Stored records:

******

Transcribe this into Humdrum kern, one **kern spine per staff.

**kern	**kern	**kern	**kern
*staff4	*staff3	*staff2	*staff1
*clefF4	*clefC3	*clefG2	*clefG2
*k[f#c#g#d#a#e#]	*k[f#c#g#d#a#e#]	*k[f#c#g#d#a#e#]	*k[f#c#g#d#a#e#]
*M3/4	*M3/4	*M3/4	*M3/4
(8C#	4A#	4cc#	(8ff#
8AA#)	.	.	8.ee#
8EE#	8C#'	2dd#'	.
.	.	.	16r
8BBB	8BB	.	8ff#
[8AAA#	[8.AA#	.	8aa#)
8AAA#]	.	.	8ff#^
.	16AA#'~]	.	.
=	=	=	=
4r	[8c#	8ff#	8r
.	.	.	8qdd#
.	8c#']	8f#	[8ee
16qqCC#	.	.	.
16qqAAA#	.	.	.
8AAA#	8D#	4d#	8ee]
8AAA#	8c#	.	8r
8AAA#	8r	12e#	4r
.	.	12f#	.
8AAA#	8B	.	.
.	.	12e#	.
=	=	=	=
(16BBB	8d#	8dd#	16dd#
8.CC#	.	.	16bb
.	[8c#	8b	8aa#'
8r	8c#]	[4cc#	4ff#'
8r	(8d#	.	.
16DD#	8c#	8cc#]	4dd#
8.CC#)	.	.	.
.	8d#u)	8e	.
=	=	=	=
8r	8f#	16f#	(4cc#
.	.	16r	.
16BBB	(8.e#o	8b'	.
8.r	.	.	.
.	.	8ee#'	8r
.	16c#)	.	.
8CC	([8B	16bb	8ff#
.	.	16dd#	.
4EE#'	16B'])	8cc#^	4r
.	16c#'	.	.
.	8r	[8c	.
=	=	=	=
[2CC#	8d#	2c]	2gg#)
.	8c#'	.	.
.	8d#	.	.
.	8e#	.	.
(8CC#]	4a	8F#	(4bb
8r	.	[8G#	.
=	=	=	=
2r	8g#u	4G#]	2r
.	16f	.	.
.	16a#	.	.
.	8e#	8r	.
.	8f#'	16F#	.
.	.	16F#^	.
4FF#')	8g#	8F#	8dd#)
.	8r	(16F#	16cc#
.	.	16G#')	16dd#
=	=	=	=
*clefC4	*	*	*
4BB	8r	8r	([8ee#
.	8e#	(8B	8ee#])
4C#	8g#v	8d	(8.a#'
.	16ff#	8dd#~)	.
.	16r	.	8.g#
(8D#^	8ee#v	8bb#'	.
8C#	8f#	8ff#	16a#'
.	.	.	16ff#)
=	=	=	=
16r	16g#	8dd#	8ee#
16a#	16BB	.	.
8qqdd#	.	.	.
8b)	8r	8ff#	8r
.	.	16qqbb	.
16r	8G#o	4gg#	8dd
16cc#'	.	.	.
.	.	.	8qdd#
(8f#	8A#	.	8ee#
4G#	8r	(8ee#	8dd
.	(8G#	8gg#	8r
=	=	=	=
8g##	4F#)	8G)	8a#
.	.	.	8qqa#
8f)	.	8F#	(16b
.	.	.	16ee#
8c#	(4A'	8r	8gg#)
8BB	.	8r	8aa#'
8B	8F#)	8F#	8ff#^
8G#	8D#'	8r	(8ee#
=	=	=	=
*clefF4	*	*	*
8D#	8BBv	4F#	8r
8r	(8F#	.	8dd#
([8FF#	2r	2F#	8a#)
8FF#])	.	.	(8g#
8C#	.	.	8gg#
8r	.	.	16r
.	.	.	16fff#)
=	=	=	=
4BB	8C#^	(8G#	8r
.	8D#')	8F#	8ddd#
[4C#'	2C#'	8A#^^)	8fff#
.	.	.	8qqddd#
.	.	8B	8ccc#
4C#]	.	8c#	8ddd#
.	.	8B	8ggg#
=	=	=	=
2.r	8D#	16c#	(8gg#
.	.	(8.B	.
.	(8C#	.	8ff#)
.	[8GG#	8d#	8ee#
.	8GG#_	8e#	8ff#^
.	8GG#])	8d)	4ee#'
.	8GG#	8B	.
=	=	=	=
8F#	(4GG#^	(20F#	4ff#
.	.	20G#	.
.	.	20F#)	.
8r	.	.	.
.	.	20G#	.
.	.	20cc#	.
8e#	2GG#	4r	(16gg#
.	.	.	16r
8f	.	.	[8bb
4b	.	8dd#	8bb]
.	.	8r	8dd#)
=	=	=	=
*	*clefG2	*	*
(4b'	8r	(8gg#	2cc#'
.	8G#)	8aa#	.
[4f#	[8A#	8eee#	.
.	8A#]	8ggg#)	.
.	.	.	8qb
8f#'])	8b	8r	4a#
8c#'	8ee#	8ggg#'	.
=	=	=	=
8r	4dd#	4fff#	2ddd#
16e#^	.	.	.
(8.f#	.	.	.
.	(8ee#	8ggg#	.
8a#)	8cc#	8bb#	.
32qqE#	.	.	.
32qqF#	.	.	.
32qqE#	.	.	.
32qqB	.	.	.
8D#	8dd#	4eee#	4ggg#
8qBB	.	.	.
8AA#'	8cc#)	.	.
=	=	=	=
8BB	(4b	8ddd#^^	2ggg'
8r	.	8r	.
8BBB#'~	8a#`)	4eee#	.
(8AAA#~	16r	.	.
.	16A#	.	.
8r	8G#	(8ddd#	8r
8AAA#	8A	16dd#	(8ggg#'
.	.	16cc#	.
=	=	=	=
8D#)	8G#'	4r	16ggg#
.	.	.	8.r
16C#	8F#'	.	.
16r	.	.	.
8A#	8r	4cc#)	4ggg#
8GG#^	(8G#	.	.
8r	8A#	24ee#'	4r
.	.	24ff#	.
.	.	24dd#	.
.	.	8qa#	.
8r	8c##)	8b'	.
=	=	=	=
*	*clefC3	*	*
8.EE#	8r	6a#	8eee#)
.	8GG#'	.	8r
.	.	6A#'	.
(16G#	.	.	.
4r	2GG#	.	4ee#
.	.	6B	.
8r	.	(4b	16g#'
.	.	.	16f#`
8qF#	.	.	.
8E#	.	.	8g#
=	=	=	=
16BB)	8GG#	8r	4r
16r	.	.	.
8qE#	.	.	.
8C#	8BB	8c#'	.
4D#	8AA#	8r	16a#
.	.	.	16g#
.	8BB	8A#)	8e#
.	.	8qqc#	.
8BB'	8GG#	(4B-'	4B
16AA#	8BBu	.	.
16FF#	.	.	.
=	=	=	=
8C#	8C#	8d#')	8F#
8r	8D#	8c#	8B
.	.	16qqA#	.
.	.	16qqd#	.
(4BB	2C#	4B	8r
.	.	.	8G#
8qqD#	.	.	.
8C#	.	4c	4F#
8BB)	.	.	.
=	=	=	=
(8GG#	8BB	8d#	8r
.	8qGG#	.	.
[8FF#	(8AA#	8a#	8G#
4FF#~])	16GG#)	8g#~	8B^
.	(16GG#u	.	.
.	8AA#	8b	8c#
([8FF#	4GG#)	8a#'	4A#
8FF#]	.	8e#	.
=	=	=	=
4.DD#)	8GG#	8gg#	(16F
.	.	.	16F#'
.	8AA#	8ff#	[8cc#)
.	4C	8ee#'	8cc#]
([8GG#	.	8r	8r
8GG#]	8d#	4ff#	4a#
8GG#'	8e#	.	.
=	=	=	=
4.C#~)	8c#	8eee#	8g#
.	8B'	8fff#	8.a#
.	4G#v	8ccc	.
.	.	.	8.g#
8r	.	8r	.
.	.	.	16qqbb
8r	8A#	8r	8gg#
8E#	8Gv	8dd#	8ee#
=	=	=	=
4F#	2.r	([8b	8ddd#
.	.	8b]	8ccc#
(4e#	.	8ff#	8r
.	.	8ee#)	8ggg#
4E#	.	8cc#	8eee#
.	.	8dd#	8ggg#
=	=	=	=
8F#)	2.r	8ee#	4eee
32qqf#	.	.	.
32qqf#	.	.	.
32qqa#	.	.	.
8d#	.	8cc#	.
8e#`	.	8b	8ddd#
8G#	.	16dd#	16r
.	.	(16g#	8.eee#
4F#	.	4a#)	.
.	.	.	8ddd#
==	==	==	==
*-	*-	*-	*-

******

EXERCISE
Work out how many lines of the data above contain the string "kern", treating uppercase and lowercase letters as different. Reply with only the number.

SOLVED EXERCISE
2